■ **Your goal**
In the entries below, which lines run from the one with "brown heart [482,372,552,448]" through the one with "none -> green brush [687,409,763,449]"? Repeat exactly those, both included, and no pictures.

*** Available data ***

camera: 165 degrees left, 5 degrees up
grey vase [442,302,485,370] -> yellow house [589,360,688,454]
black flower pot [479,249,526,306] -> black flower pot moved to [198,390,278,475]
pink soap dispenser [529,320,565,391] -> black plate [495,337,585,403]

*** End of Available data ***
*** Available data ***

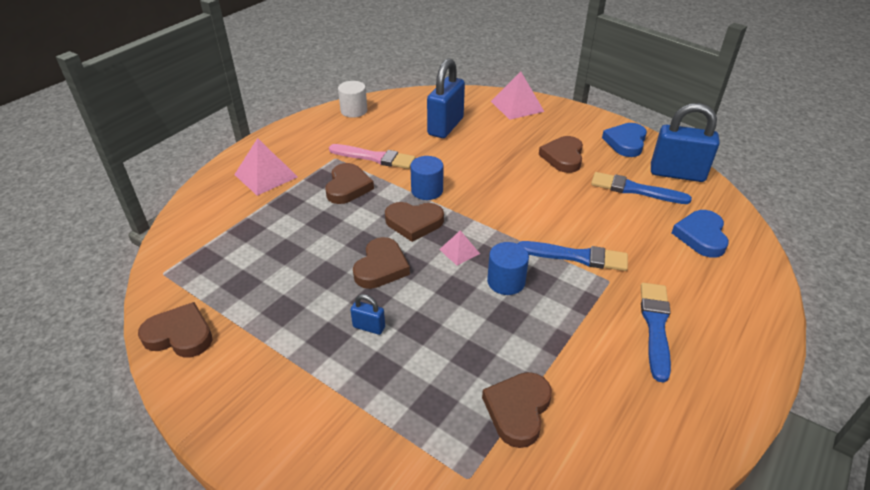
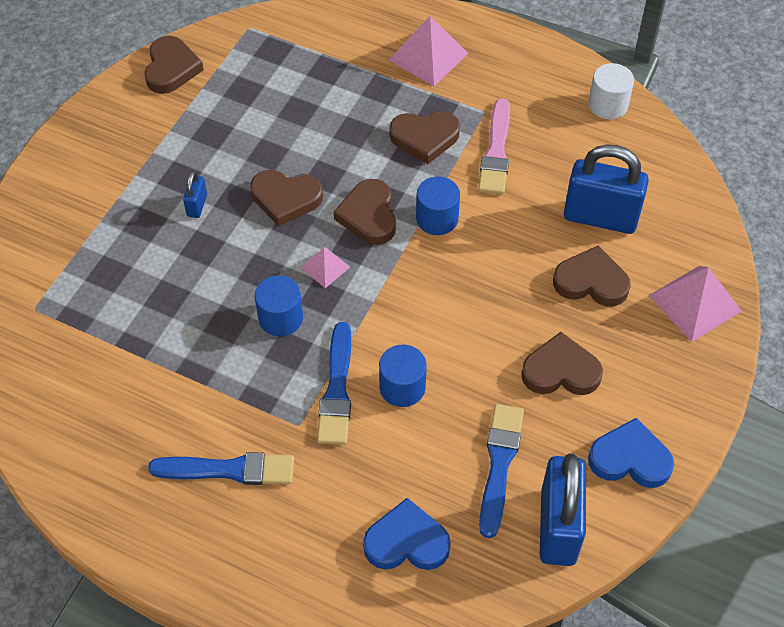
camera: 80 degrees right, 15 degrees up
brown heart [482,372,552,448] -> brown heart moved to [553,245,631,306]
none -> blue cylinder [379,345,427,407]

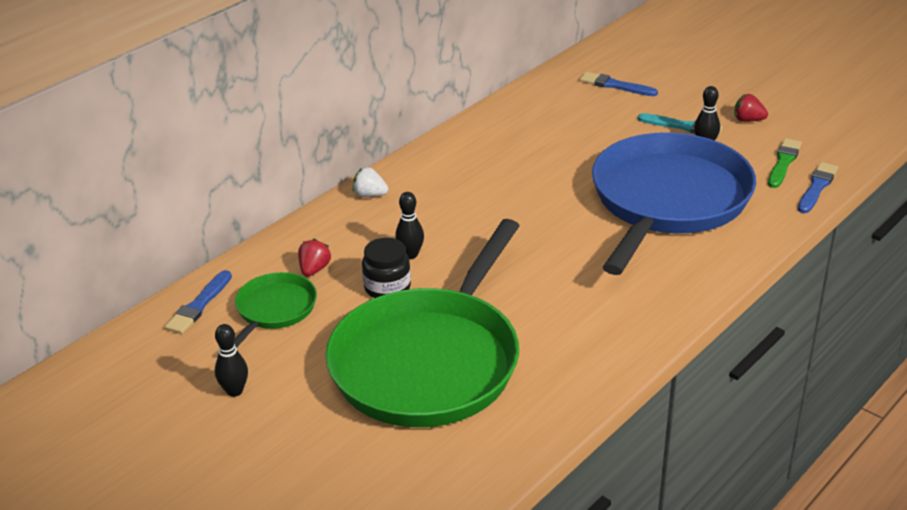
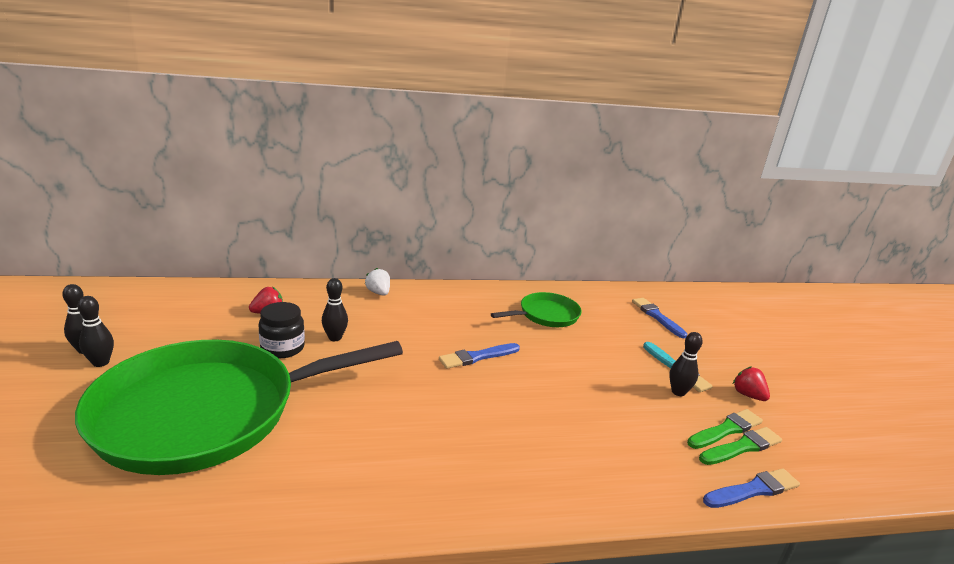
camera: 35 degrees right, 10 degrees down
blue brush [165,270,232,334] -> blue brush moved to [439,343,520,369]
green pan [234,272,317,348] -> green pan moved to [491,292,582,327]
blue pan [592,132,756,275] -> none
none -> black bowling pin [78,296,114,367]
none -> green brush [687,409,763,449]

*** End of Available data ***
*** Available data ***

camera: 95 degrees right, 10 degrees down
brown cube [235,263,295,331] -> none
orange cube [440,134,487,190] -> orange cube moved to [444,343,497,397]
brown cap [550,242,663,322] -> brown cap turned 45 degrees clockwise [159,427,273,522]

*** End of Available data ***

■ **Output for this exercise**
brown heart [482,372,552,448] -> brown heart moved to [553,245,631,306]
none -> blue cylinder [379,345,427,407]

camera: 35 degrees right, 10 degrees down
blue brush [165,270,232,334] -> blue brush moved to [439,343,520,369]
green pan [234,272,317,348] -> green pan moved to [491,292,582,327]
blue pan [592,132,756,275] -> none
none -> black bowling pin [78,296,114,367]
none -> green brush [687,409,763,449]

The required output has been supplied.